___ Data for this exercise
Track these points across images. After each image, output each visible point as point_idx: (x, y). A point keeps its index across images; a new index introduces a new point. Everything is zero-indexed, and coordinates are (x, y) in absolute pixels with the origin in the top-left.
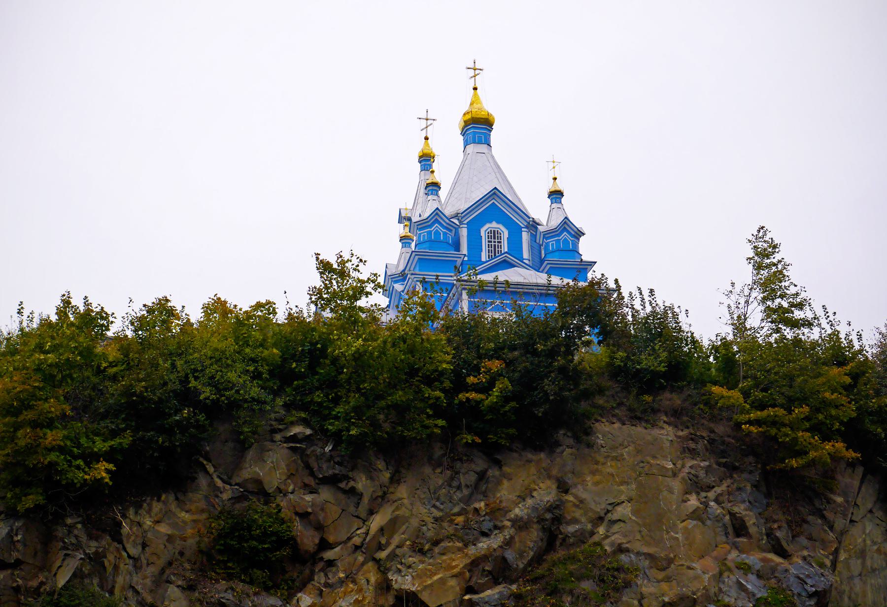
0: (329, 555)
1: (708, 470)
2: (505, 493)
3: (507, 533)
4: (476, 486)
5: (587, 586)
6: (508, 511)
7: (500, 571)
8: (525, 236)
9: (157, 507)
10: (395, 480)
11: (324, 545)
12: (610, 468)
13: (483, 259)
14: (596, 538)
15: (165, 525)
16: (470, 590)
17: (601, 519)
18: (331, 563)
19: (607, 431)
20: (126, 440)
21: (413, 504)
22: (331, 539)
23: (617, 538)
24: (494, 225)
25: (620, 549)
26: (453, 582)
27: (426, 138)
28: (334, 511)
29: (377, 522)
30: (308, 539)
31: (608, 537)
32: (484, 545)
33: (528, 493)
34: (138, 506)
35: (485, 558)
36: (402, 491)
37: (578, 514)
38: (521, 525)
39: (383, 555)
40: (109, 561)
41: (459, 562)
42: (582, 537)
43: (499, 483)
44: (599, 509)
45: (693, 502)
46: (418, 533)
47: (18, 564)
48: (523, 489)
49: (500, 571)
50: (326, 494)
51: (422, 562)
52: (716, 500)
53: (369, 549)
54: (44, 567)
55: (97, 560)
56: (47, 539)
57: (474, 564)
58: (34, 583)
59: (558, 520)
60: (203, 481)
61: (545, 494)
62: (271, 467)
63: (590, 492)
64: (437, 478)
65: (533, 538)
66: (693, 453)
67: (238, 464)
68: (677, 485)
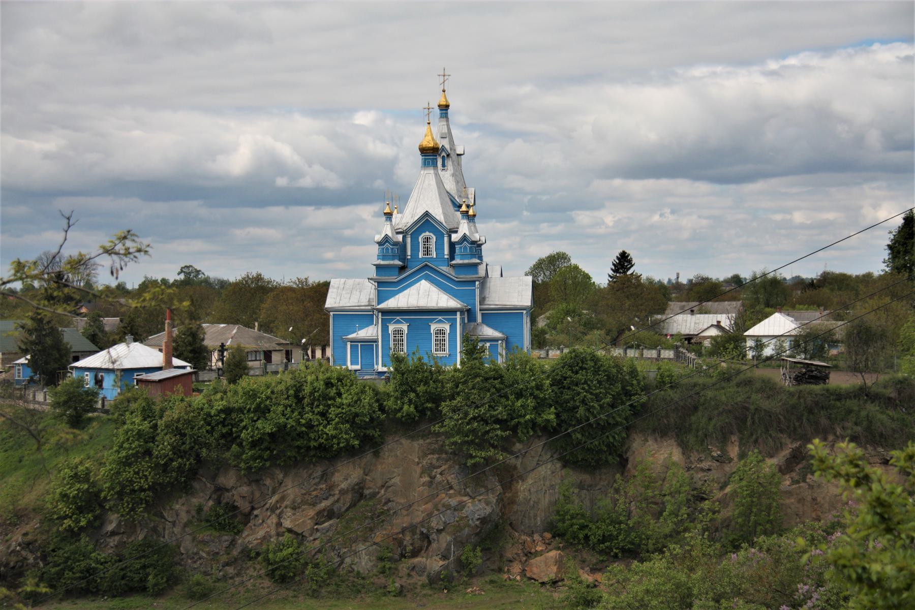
______
Objective ▸ Give only the number of lines in the records that contain the string "points", treating uppercase and lowercase letters as distinct.

Exercise response ▸ 1